Show all lines below holding the string "semicircle".
[[ Exercise material, beginning ]]
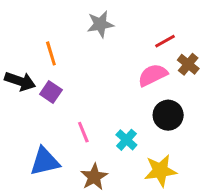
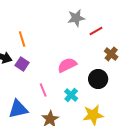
gray star: (100, 24) -> (76, 18), moved
brown cross: (188, 64) -> (111, 54), moved
pink semicircle: (153, 75) -> (67, 65), moved

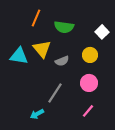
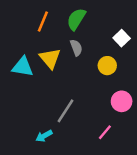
green semicircle: (64, 27) -> (76, 19), moved, turned 114
gray semicircle: (62, 61) -> (76, 48), moved, turned -88
pink circle: (89, 83) -> (122, 101), moved

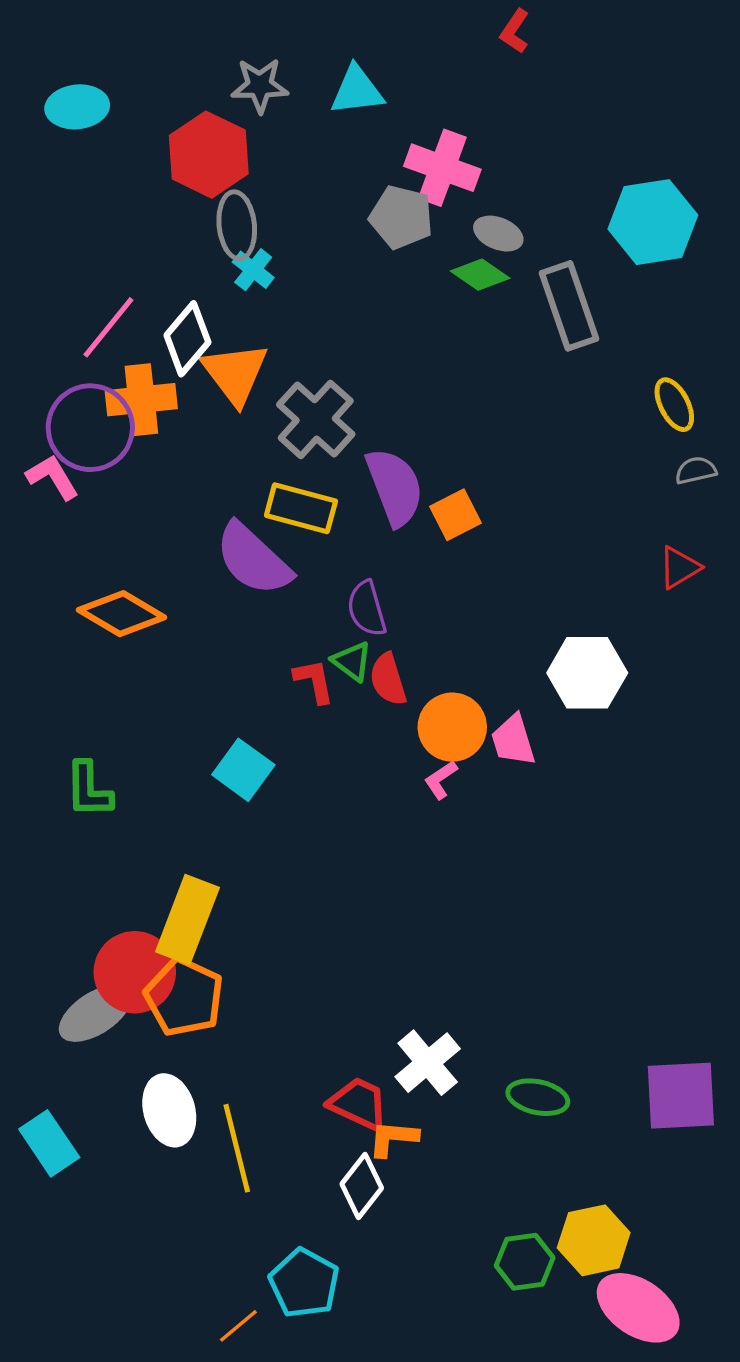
[[ Exercise material, end ]]
§ **Exercise response**
pink semicircle: (153, 75) -> (67, 65), moved
green semicircle: (64, 27) -> (76, 19), moved, turned 114
gray semicircle: (62, 61) -> (76, 48), moved, turned -88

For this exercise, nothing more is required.